▶ WORK ORDER
Could you set down exactly the lines of the data below, starting at the one that holds "(256, 739) = (167, 594): none" and ending at the one that holds "(799, 566) = (643, 592): orange", both included, and only those?
━━━ DATA TO USE
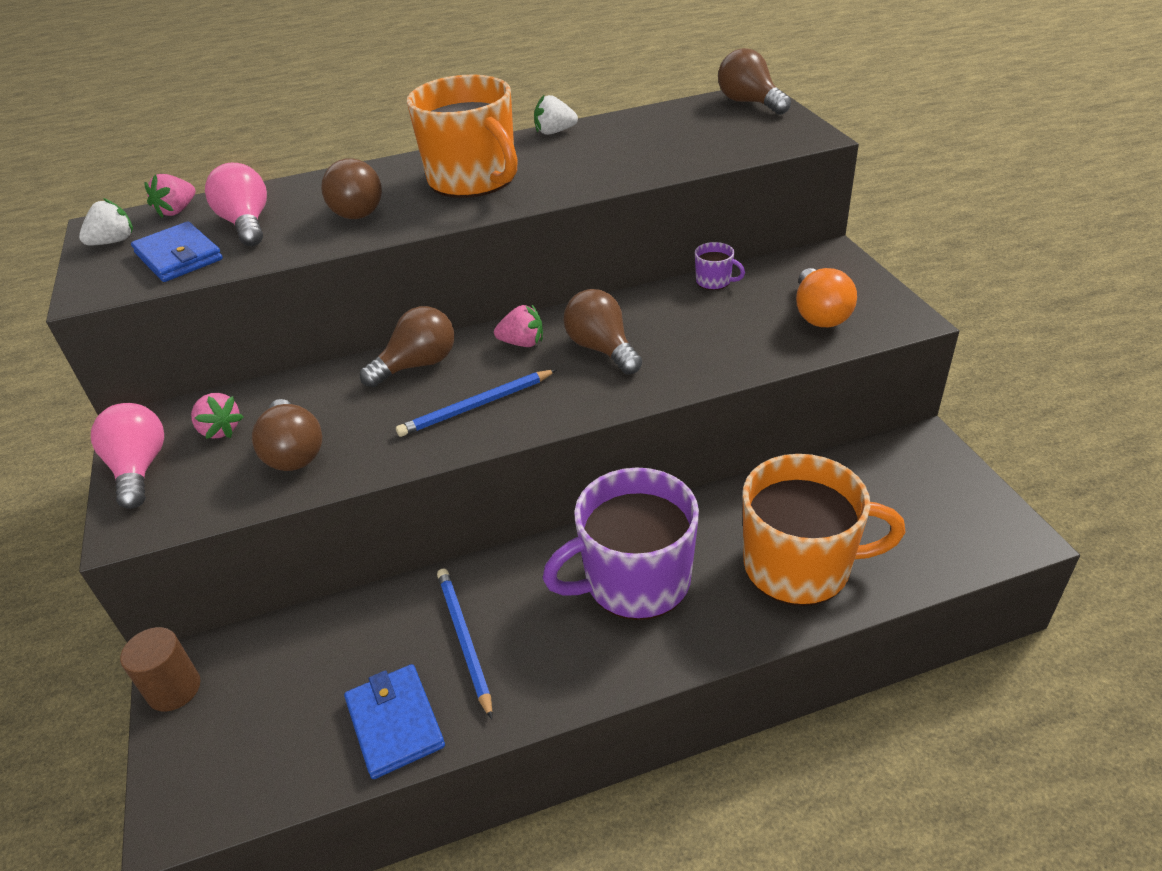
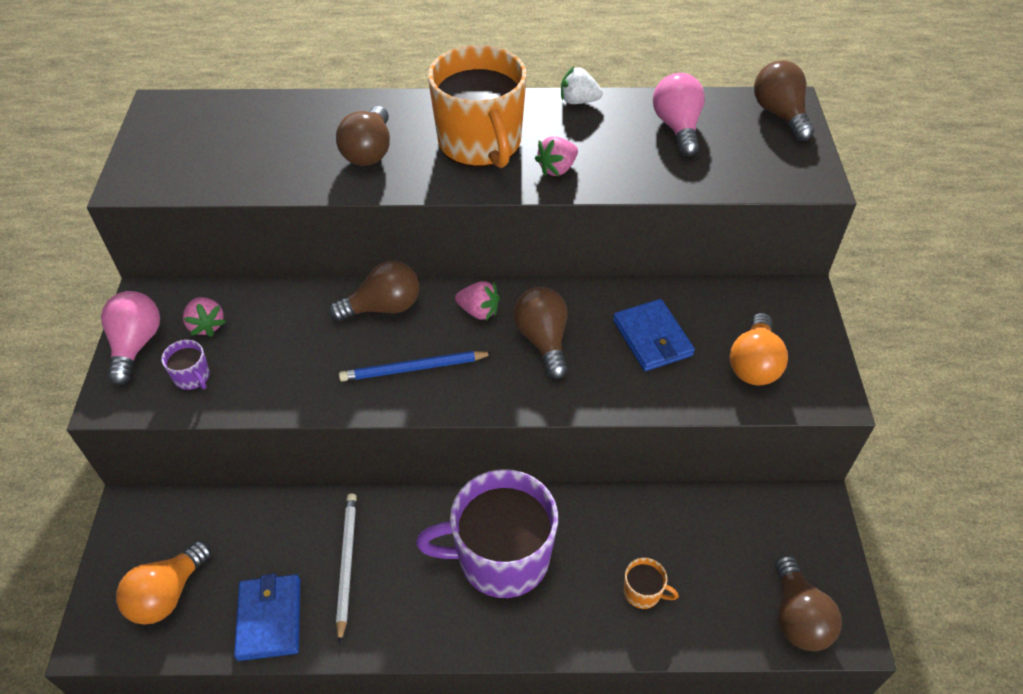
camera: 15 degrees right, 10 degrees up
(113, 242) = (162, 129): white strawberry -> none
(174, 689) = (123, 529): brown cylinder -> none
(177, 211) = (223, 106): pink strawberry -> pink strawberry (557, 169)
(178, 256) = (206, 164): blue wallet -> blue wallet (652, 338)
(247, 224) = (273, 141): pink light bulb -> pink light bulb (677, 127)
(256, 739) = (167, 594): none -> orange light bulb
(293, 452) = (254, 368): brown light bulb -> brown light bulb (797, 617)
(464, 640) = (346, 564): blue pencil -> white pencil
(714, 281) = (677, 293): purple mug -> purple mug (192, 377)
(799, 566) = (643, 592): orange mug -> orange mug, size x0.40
━━━━━━
━━━ DATA TO USE
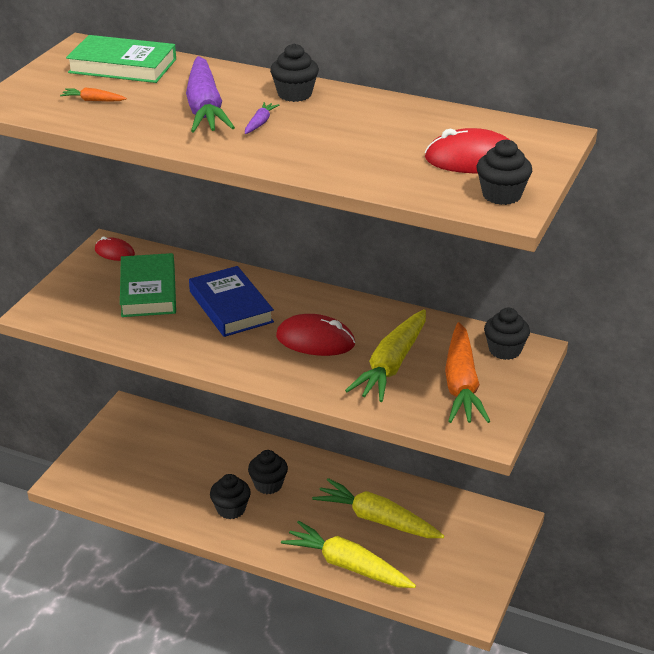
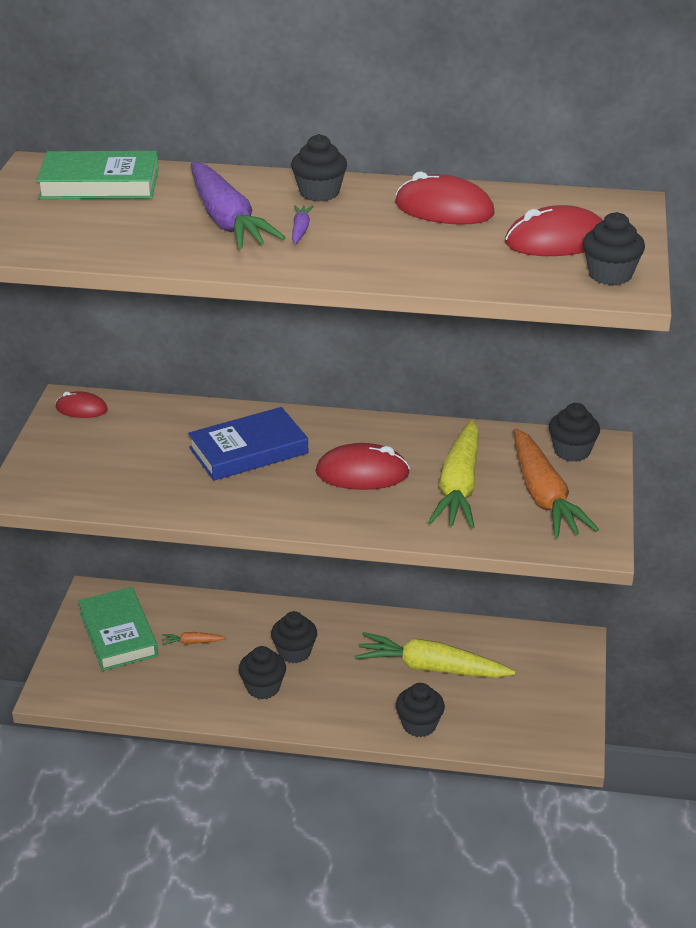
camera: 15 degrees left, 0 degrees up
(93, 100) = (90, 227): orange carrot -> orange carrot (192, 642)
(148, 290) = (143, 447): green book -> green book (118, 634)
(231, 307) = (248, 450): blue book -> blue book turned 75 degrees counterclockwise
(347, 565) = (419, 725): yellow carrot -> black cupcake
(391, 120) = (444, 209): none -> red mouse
━━━━━━
━━━ DATA TO USE
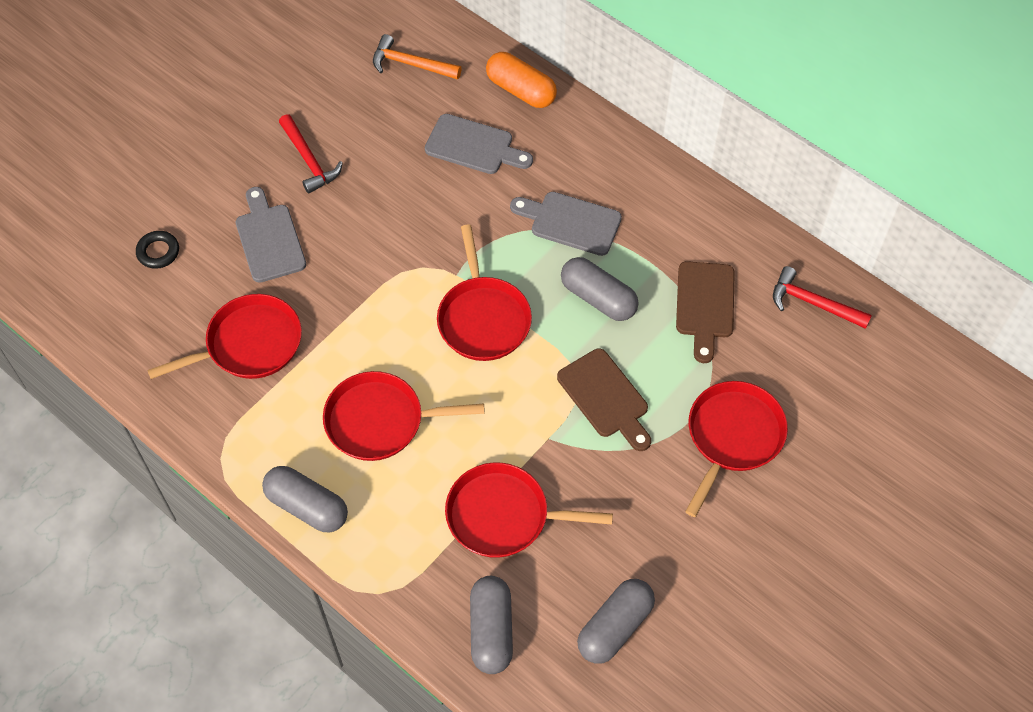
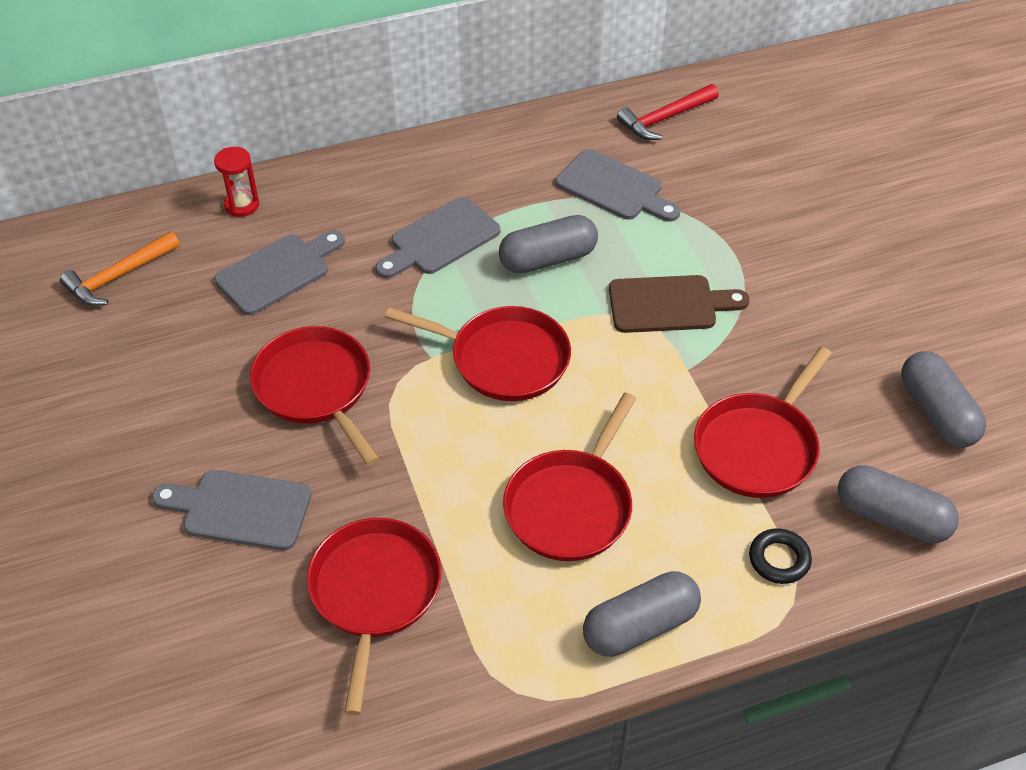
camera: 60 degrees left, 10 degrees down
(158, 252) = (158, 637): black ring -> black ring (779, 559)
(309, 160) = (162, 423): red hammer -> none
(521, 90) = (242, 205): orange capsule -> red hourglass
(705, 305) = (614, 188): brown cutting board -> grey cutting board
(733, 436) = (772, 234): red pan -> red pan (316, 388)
━━━━━━
▶ TASK OUTPUT
(256, 739) = (167, 594): none -> orange light bulb
(293, 452) = (254, 368): brown light bulb -> brown light bulb (797, 617)
(464, 640) = (346, 564): blue pencil -> white pencil
(714, 281) = (677, 293): purple mug -> purple mug (192, 377)
(799, 566) = (643, 592): orange mug -> orange mug, size x0.40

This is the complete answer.